Required action: Give back exactly the lines of the material below that start at the line containing "red_mabigoni <889 236> -> none" and end at the line containing "pink_radikobe <135 285>", and no others.
^^^^^^^^
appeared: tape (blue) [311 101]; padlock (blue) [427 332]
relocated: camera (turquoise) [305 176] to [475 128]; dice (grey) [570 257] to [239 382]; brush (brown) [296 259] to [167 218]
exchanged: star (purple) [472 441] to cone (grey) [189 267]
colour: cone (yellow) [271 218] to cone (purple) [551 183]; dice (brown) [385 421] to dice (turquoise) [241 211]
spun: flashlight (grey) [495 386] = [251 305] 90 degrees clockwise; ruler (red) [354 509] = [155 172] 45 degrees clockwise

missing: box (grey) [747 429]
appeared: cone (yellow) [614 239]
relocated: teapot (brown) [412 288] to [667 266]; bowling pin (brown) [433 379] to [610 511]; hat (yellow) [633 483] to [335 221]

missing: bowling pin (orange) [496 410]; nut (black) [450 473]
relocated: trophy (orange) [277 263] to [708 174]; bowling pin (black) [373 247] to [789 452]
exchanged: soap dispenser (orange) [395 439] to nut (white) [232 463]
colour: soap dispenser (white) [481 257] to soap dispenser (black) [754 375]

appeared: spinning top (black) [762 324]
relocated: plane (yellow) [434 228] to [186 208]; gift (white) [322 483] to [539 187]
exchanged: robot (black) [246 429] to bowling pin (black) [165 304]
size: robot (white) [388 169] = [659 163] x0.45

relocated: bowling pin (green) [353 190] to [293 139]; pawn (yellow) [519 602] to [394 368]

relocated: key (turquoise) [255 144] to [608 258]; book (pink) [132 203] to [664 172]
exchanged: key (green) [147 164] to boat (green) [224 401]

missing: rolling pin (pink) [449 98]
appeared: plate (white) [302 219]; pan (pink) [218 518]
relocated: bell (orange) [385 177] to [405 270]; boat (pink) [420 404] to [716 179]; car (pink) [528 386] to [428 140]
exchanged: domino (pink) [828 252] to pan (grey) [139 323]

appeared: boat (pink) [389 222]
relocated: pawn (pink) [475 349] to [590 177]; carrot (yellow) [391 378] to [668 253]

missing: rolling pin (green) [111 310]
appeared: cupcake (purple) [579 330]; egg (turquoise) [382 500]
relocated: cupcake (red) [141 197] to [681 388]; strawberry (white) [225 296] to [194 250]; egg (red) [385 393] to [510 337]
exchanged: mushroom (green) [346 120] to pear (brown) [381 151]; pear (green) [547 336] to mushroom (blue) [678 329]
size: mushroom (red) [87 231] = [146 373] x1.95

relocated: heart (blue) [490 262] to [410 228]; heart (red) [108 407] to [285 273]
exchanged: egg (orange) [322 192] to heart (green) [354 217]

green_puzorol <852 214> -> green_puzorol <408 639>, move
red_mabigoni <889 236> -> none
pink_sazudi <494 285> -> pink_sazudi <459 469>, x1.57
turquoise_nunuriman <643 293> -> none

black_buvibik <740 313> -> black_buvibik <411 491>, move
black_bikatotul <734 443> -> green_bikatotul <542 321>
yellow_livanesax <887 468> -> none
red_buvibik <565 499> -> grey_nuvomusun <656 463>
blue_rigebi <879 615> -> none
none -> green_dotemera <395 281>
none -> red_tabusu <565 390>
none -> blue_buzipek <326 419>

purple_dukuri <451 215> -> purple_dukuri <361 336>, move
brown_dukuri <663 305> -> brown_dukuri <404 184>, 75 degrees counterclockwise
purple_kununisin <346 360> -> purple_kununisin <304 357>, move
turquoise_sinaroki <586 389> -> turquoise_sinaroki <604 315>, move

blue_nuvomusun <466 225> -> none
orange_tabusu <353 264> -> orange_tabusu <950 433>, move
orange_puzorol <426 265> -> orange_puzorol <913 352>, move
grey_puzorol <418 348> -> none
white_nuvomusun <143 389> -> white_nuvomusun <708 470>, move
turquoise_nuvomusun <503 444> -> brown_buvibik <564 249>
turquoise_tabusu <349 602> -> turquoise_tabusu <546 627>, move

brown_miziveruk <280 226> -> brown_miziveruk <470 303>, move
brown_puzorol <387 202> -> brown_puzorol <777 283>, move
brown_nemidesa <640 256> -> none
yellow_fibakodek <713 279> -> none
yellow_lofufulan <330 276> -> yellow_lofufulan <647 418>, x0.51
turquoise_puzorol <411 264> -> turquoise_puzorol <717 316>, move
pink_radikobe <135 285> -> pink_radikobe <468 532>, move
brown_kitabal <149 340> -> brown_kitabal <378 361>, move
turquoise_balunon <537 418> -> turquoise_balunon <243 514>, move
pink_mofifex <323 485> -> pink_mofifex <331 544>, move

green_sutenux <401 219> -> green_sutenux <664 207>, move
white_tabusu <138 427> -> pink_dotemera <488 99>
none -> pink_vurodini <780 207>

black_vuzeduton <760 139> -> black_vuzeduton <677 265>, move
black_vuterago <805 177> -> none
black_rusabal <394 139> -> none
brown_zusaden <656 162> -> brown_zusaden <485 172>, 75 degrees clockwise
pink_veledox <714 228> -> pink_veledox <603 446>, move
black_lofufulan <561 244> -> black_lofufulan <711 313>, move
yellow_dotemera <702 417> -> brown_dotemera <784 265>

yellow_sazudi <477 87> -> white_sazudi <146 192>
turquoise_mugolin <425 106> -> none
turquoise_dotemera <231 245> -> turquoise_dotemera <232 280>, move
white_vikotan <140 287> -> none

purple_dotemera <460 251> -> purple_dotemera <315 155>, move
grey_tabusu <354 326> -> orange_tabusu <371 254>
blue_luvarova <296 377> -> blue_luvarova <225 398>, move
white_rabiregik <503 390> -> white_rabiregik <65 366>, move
^^^^^^^^
Response:
red_mabigoni <889 236> -> none
pink_sazudi <494 285> -> pink_sazudi <459 469>, x1.57
turquoise_nunuriman <643 293> -> none

black_buvibik <740 313> -> black_buvibik <411 491>, move
black_bikatotul <734 443> -> green_bikatotul <542 321>
yellow_livanesax <887 468> -> none
red_buvibik <565 499> -> grey_nuvomusun <656 463>
blue_rigebi <879 615> -> none
none -> green_dotemera <395 281>
none -> red_tabusu <565 390>
none -> blue_buzipek <326 419>

purple_dukuri <451 215> -> purple_dukuri <361 336>, move
brown_dukuri <663 305> -> brown_dukuri <404 184>, 75 degrees counterclockwise
purple_kununisin <346 360> -> purple_kununisin <304 357>, move
turquoise_sinaroki <586 389> -> turquoise_sinaroki <604 315>, move

blue_nuvomusun <466 225> -> none
orange_tabusu <353 264> -> orange_tabusu <950 433>, move
orange_puzorol <426 265> -> orange_puzorol <913 352>, move
grey_puzorol <418 348> -> none
white_nuvomusun <143 389> -> white_nuvomusun <708 470>, move
turquoise_nuvomusun <503 444> -> brown_buvibik <564 249>
turquoise_tabusu <349 602> -> turquoise_tabusu <546 627>, move

brown_miziveruk <280 226> -> brown_miziveruk <470 303>, move
brown_puzorol <387 202> -> brown_puzorol <777 283>, move
brown_nemidesa <640 256> -> none
yellow_fibakodek <713 279> -> none
yellow_lofufulan <330 276> -> yellow_lofufulan <647 418>, x0.51
turquoise_puzorol <411 264> -> turquoise_puzorol <717 316>, move
pink_radikobe <135 285> -> pink_radikobe <468 532>, move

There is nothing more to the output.